» **WORK ORDER**:
Below are the records; copy every line in them that holds the string "brown".

[Records from a dataset]
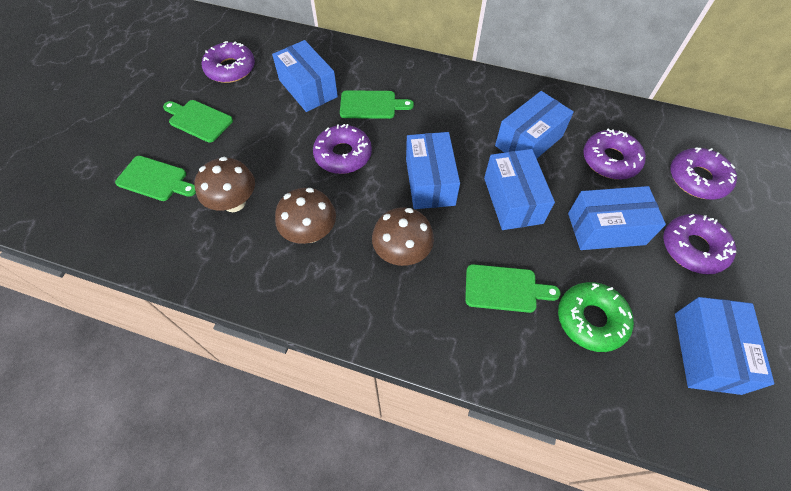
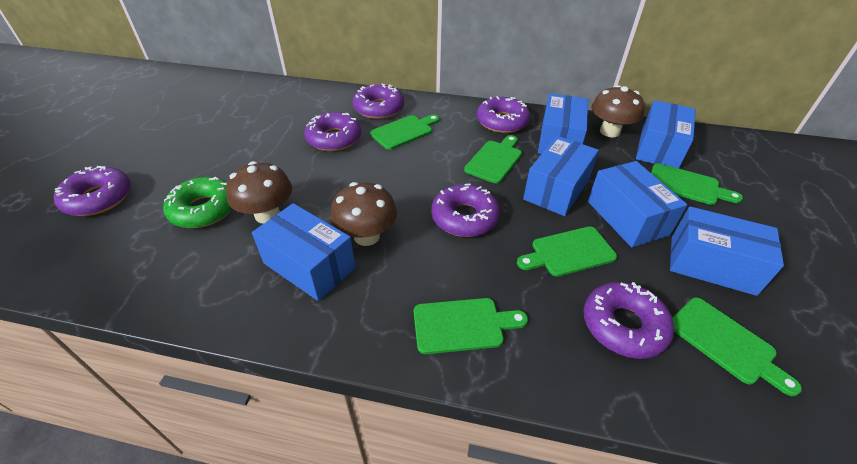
green cutting board: 4 -> 6
purple donut: 5 -> 6

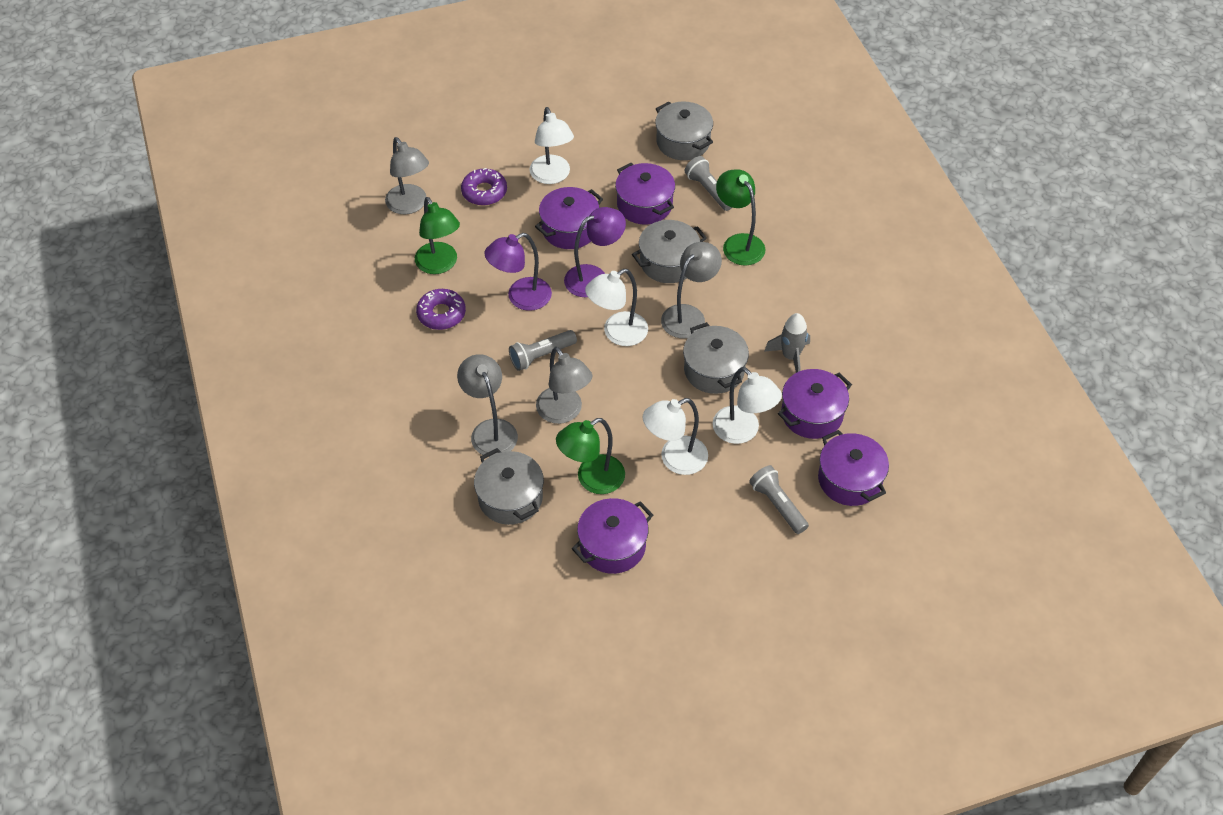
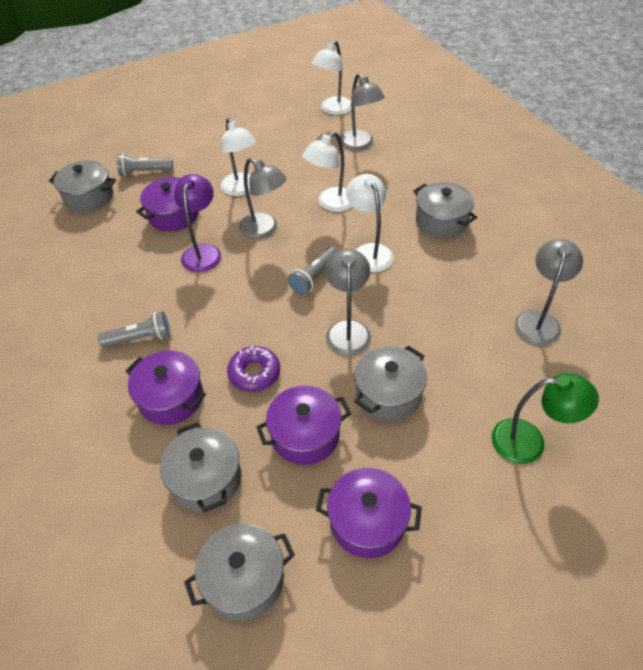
green lamp: 3 -> 1
grey pot: 4 -> 5
grey rocket: 1 -> 0
purple donut: 2 -> 1
purple lamp: 2 -> 1
purple pot: 5 -> 4

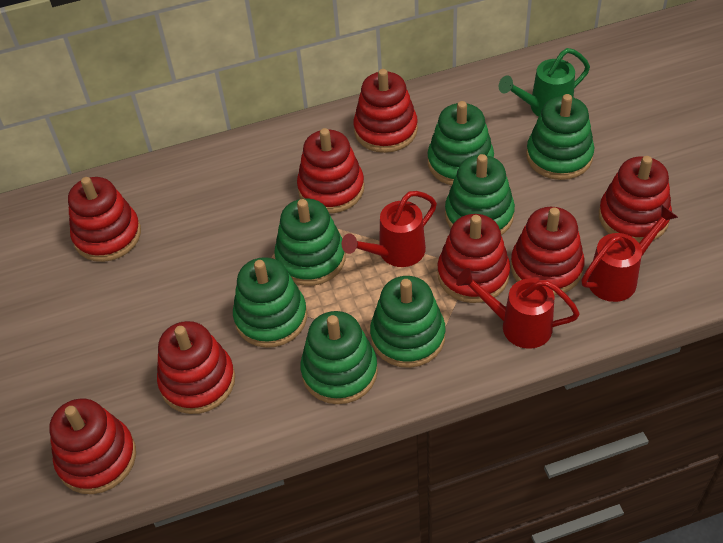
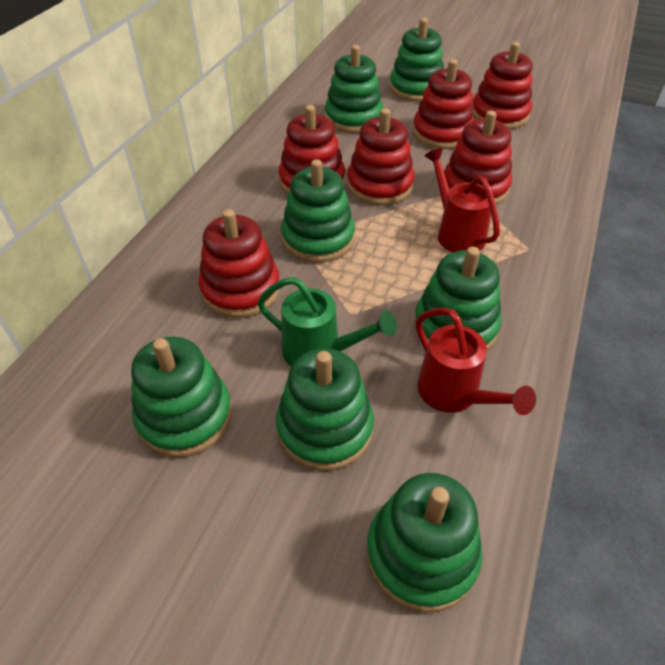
red stacking toy: 8 -> 6
red watering can: 3 -> 2

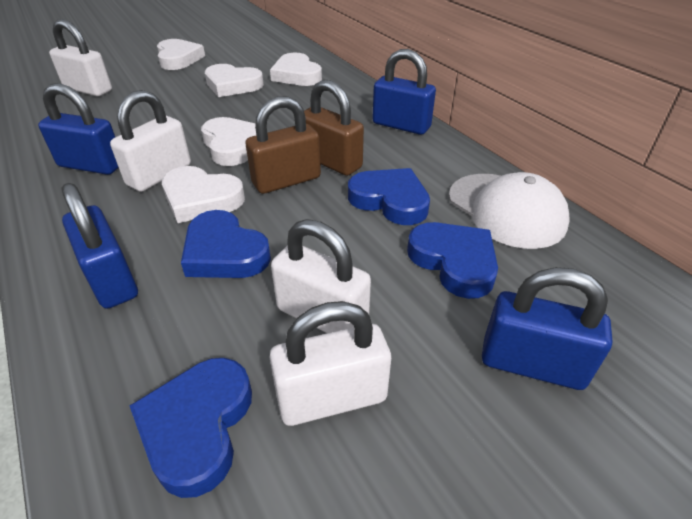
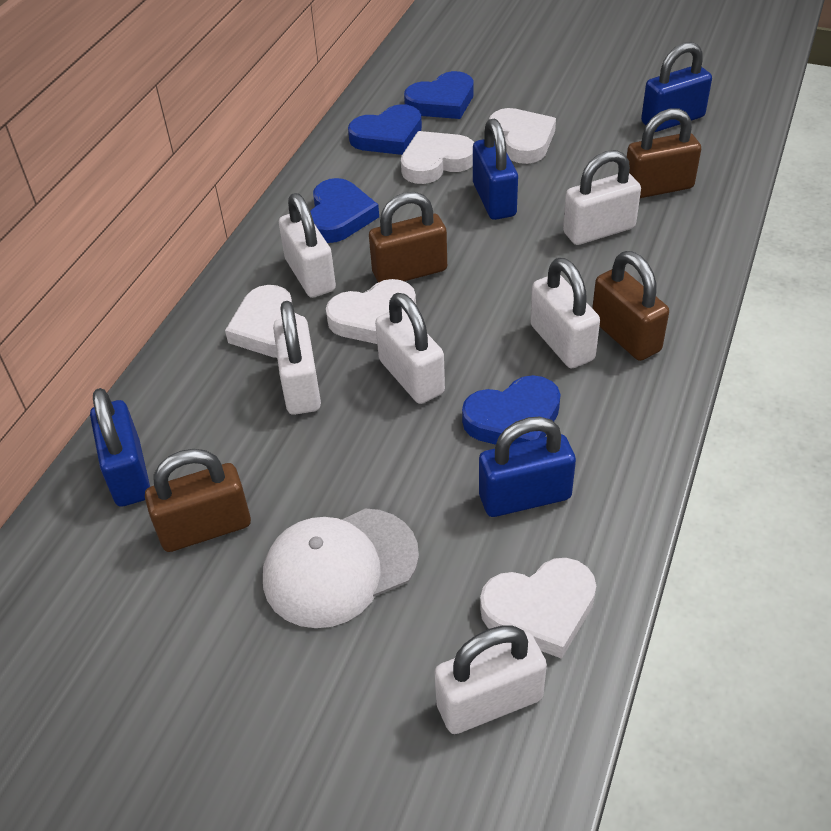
brown padlock: 2 -> 4
white padlock: 4 -> 6

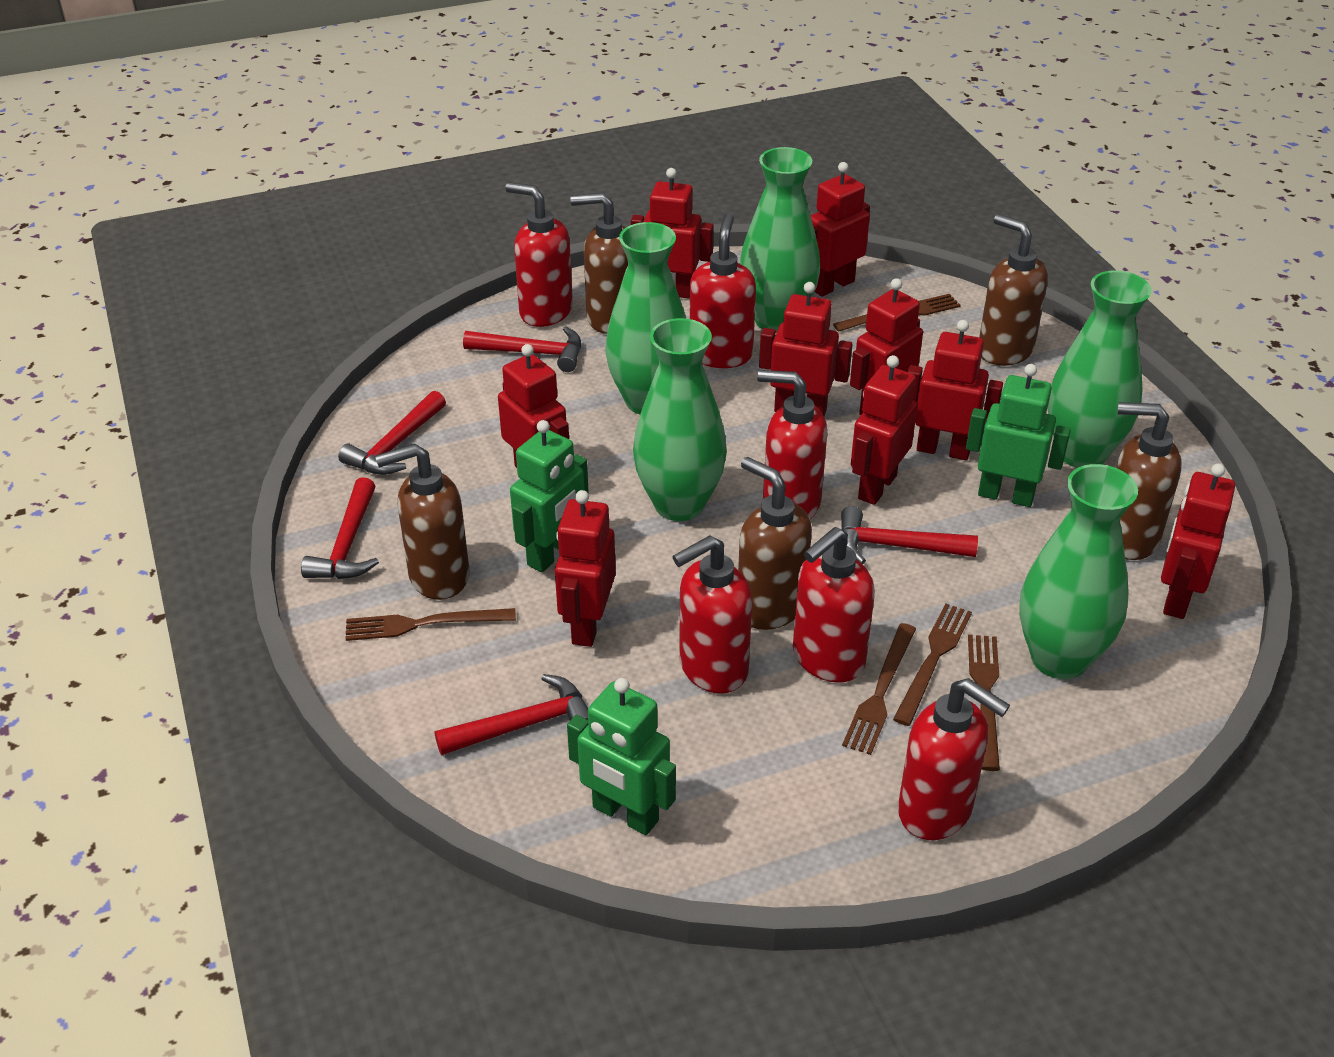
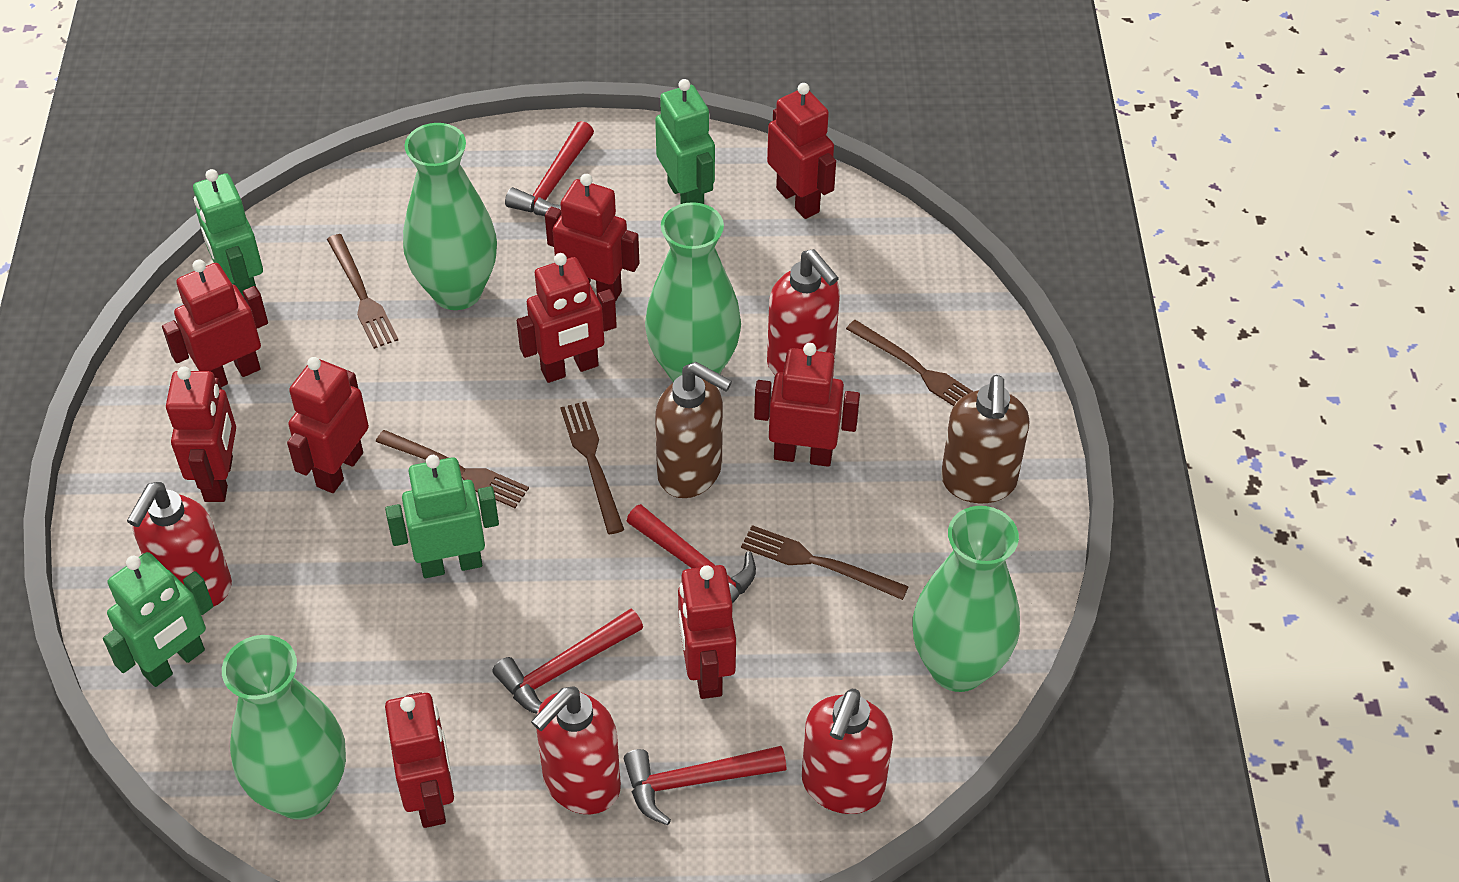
brown soap dispenser: 5 -> 2
green robot: 3 -> 4
green vase: 5 -> 4
red hammer: 5 -> 4
red soap dispenser: 6 -> 4

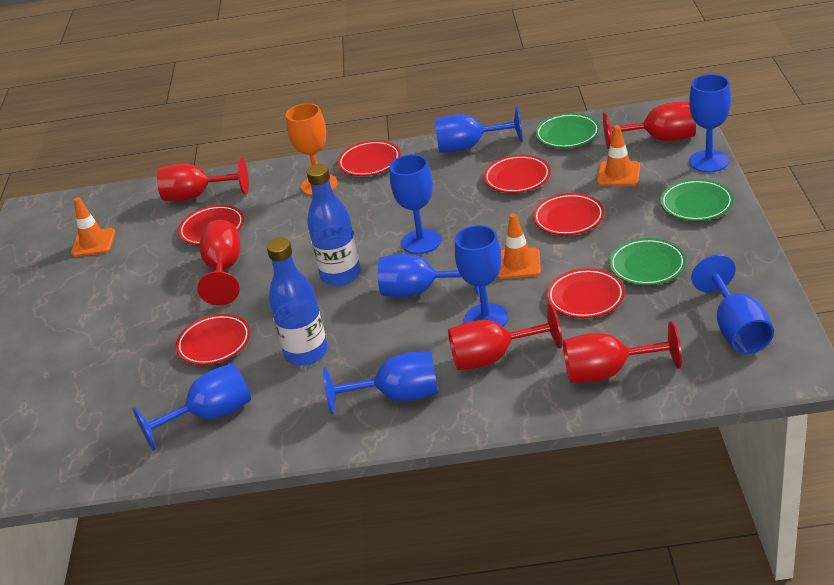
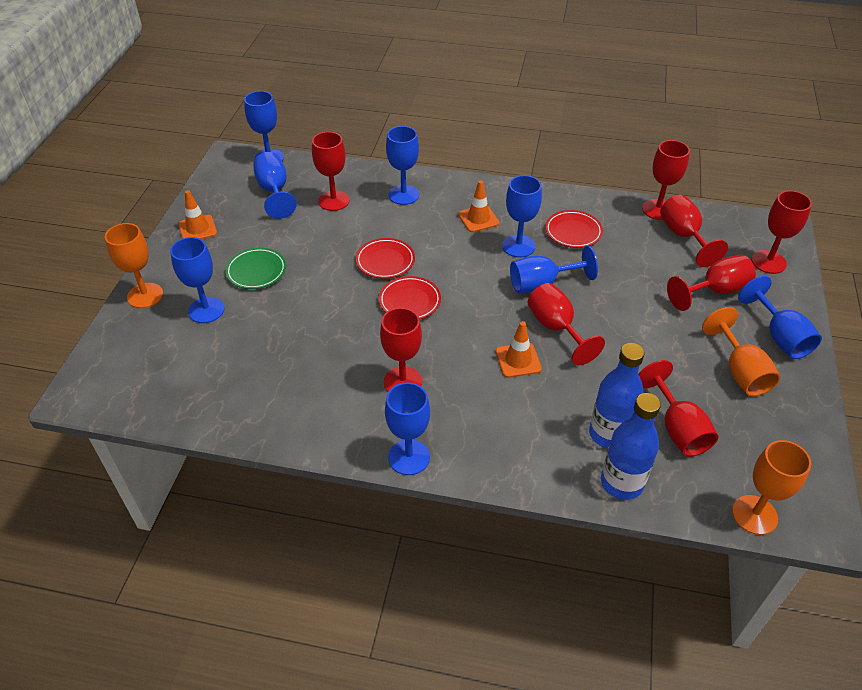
green plate: 3 -> 1
orange goblet: 1 -> 3
red goblet: 5 -> 8
red plate: 6 -> 3

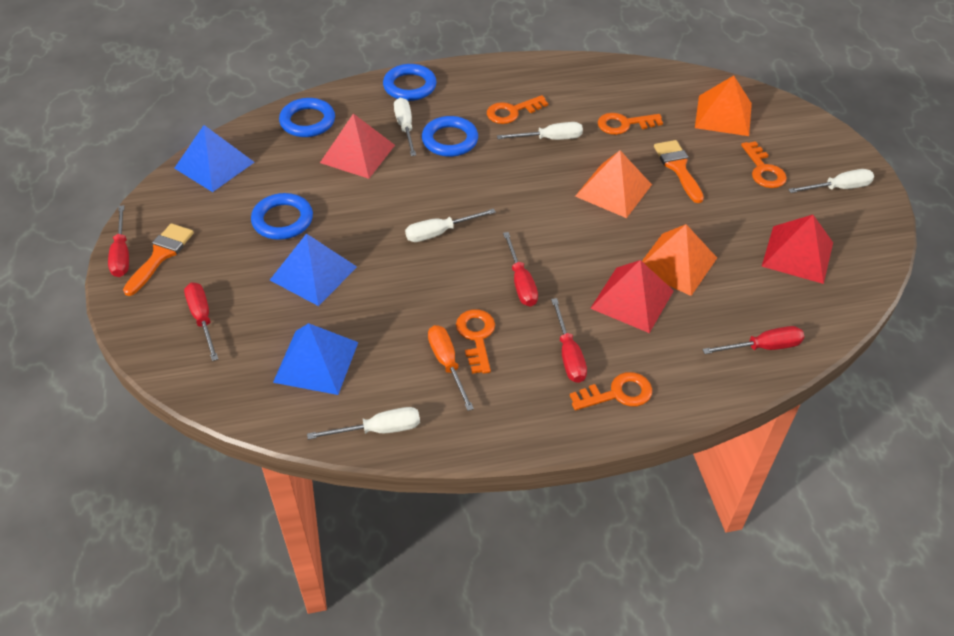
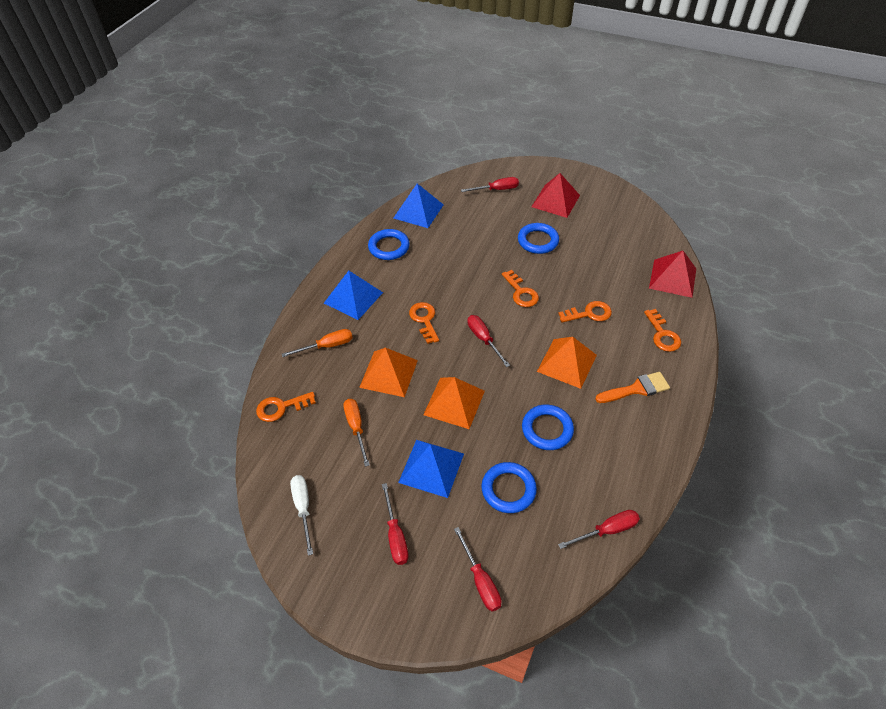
orange brush: 2 -> 1
orange screwdriver: 1 -> 2
red pyramid: 3 -> 2
white screwdriver: 5 -> 1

» **RESPONSE TO THE TASK**:
brown padlock: 2 -> 4
brown soap dispenser: 5 -> 2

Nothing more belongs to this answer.